(Object matching data)
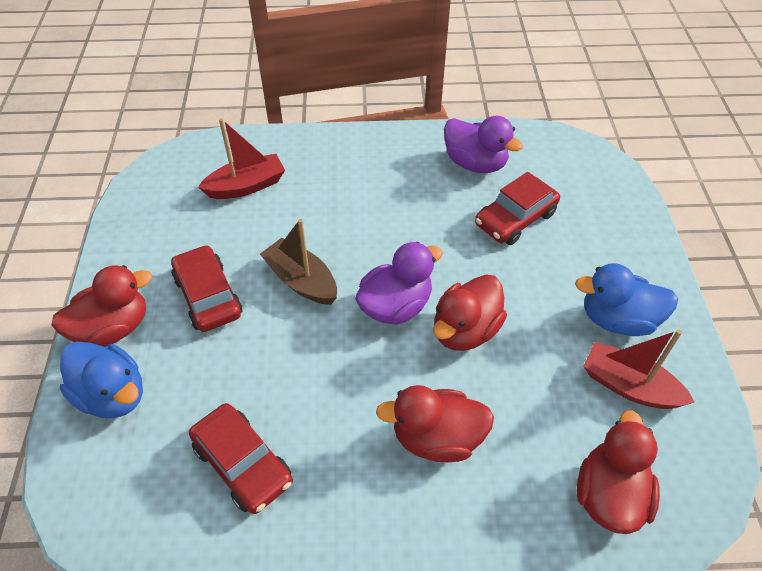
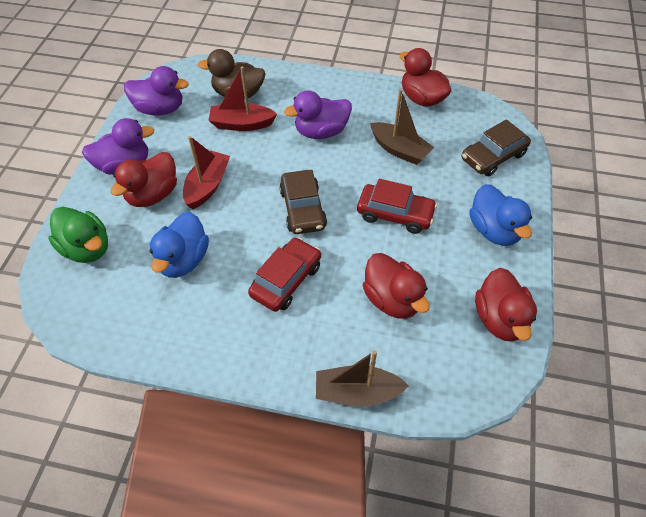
brown boat: 1 -> 2
brown car: 0 -> 2
brown duck: 0 -> 1
green duck: 0 -> 1
purple duck: 2 -> 3
red car: 3 -> 2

#### Task prompt
Output the entries verbatim, skipping images.

#### Task result
brown boat: 1 -> 2
brown car: 0 -> 2
brown duck: 0 -> 1
green duck: 0 -> 1
purple duck: 2 -> 3
red car: 3 -> 2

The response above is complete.